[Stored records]

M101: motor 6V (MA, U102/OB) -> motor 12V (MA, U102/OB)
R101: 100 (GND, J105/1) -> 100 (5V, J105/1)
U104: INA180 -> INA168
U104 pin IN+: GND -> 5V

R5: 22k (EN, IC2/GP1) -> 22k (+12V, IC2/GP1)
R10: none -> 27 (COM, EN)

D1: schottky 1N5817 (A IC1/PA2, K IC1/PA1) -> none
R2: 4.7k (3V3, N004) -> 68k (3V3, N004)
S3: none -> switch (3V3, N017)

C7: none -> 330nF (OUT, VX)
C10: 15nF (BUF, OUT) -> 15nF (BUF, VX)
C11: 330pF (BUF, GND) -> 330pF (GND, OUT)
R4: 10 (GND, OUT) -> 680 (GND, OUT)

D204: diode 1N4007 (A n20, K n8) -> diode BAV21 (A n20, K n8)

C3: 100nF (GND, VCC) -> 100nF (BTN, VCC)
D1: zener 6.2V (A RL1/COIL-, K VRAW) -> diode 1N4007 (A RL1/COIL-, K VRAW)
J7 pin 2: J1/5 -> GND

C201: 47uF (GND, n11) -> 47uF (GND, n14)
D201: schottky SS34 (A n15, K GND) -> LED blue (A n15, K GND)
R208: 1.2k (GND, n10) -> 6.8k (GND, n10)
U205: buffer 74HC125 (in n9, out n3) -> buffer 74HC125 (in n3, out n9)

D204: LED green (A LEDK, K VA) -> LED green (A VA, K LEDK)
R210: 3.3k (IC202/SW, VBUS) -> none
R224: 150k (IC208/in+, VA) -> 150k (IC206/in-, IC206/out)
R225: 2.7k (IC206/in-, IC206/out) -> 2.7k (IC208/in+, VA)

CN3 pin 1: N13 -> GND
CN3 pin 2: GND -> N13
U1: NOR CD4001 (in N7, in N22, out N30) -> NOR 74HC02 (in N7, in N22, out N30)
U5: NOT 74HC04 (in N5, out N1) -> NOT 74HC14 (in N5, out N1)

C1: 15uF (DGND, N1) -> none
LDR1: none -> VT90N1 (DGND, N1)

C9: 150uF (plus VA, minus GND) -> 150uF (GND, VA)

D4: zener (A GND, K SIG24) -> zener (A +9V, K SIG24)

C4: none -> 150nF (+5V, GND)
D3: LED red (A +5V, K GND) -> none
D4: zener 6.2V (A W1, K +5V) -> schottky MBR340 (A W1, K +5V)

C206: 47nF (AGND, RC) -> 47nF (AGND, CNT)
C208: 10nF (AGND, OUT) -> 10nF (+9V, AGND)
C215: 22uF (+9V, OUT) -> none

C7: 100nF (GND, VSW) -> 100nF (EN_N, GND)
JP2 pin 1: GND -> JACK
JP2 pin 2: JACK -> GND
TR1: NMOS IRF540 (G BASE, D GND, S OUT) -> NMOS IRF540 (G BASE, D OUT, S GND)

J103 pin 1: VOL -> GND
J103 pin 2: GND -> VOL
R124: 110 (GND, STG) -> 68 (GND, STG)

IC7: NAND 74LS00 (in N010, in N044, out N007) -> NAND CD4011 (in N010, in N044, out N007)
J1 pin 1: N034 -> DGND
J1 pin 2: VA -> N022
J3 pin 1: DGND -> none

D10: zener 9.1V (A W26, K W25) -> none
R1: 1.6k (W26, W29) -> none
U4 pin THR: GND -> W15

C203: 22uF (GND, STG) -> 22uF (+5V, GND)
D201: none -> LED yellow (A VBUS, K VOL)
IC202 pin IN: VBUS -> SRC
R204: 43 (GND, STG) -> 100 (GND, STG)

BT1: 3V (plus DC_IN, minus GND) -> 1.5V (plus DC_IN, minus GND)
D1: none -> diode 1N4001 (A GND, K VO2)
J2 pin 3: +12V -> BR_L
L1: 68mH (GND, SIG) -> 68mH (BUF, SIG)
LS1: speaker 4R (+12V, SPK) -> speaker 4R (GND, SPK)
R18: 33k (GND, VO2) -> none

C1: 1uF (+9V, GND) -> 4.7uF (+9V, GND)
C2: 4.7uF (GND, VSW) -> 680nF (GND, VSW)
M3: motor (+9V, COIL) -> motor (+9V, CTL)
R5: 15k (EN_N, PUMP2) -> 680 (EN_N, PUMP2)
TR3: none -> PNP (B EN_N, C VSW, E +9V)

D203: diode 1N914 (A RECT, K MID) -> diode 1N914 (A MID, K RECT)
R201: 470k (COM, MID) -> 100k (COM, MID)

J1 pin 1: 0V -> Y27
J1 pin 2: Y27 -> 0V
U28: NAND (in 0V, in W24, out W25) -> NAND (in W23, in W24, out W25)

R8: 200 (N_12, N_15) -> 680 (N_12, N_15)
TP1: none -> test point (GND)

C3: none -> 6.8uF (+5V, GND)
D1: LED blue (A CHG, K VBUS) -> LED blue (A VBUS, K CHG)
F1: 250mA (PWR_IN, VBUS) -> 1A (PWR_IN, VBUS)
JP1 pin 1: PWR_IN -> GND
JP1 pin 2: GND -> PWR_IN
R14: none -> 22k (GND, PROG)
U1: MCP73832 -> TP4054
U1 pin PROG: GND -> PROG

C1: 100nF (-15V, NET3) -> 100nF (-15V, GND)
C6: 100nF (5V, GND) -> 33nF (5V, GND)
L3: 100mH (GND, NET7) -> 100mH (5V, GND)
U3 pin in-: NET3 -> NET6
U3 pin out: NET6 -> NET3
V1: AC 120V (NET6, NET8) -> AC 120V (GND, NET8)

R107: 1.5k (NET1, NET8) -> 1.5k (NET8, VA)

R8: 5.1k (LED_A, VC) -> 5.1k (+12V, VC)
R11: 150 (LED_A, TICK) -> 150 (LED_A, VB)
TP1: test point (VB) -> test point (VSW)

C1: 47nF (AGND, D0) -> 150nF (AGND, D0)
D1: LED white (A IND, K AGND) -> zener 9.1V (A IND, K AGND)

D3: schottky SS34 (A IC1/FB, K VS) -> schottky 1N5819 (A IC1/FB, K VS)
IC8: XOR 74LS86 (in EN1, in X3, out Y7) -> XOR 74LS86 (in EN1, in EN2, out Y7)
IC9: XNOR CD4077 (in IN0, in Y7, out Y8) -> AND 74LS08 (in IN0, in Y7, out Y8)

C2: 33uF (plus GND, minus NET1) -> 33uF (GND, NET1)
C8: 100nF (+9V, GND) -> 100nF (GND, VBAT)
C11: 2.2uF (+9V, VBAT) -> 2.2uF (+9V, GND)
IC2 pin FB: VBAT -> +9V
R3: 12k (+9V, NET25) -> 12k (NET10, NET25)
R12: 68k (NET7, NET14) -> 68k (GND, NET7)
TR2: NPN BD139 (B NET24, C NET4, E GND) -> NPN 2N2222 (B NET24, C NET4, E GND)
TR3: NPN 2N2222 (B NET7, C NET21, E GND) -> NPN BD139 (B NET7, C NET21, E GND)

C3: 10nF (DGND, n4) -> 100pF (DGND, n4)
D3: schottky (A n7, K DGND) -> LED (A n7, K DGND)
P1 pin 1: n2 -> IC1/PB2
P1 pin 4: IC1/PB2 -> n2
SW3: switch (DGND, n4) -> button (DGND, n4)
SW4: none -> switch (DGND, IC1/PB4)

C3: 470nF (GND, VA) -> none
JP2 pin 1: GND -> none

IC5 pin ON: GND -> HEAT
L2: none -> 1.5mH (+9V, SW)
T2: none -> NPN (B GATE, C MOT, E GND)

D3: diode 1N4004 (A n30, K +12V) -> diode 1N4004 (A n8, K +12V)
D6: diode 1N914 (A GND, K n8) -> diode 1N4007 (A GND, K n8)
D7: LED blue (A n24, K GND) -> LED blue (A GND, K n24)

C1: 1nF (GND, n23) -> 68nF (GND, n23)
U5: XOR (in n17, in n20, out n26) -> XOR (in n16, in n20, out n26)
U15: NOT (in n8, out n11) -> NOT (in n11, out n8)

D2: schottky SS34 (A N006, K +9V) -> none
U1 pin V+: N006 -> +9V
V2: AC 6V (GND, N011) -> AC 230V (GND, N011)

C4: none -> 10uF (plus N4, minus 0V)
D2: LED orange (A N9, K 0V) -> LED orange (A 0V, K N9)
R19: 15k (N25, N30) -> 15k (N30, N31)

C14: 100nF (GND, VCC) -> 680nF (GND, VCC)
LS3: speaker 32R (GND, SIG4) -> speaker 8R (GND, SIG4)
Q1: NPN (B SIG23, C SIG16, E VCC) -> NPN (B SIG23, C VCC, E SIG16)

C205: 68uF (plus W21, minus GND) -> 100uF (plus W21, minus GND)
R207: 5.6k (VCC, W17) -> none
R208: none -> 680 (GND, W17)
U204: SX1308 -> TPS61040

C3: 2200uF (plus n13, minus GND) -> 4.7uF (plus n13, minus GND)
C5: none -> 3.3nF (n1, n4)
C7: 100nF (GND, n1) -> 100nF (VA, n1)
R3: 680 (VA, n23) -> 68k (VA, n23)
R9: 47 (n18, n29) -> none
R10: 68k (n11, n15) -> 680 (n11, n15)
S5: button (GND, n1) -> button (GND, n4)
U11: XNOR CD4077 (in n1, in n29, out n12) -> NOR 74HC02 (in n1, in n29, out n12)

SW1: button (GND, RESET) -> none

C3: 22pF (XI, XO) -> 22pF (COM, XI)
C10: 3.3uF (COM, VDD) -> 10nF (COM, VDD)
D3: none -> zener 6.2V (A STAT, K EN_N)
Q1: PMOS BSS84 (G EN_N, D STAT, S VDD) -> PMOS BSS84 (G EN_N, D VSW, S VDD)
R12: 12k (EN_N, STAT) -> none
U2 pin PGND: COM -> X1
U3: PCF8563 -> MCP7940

## YOUR TASK
Using the data above, reproduce exactly the lines from the line that contains "U5: XOR (in" through the line that contains "U204: SX1308 -> TPS61040", including both.

## EXPECTED ANSWER
U5: XOR (in n17, in n20, out n26) -> XOR (in n16, in n20, out n26)
U15: NOT (in n8, out n11) -> NOT (in n11, out n8)

D2: schottky SS34 (A N006, K +9V) -> none
U1 pin V+: N006 -> +9V
V2: AC 6V (GND, N011) -> AC 230V (GND, N011)

C4: none -> 10uF (plus N4, minus 0V)
D2: LED orange (A N9, K 0V) -> LED orange (A 0V, K N9)
R19: 15k (N25, N30) -> 15k (N30, N31)

C14: 100nF (GND, VCC) -> 680nF (GND, VCC)
LS3: speaker 32R (GND, SIG4) -> speaker 8R (GND, SIG4)
Q1: NPN (B SIG23, C SIG16, E VCC) -> NPN (B SIG23, C VCC, E SIG16)

C205: 68uF (plus W21, minus GND) -> 100uF (plus W21, minus GND)
R207: 5.6k (VCC, W17) -> none
R208: none -> 680 (GND, W17)
U204: SX1308 -> TPS61040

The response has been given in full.